_Exercise inputs_.
----
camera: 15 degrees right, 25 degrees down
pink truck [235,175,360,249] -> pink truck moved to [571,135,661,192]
----
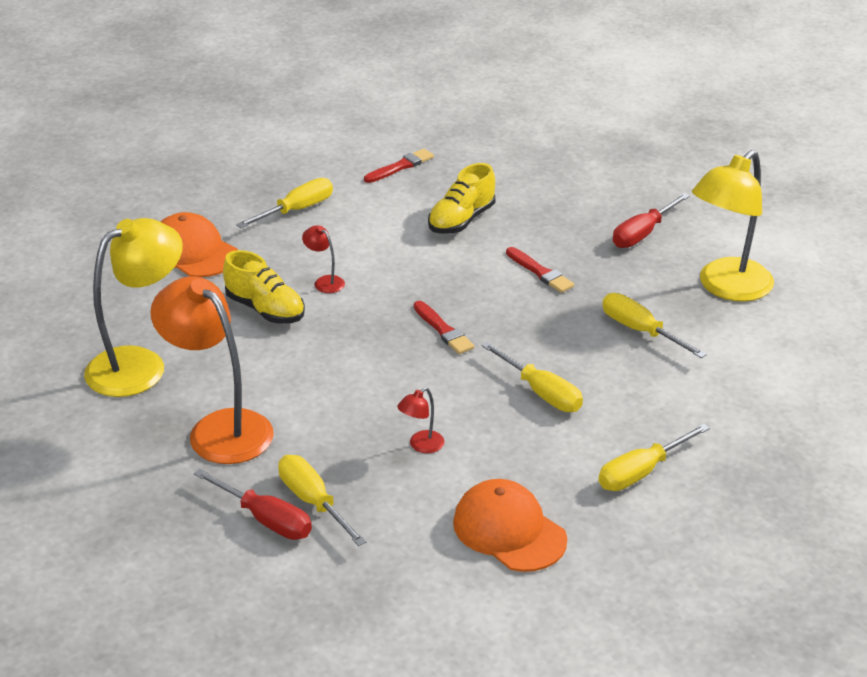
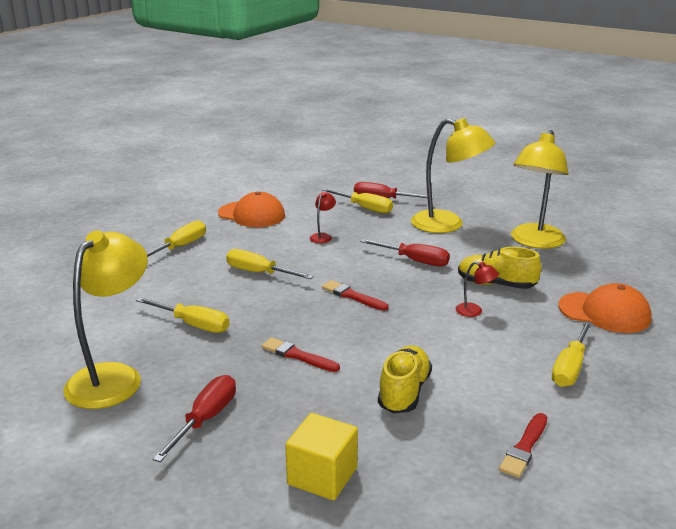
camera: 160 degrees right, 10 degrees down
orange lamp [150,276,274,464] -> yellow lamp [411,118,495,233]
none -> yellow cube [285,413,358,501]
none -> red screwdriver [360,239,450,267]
----
_Work instructions_. For the lines above, output exactly those from the line containing "camera: 15 degrees right, 25 degrees down" through the line containing "pink truck [235,175,360,249]", and skip the others.

_Solution_.
camera: 15 degrees right, 25 degrees down
pink truck [235,175,360,249] -> pink truck moved to [571,135,661,192]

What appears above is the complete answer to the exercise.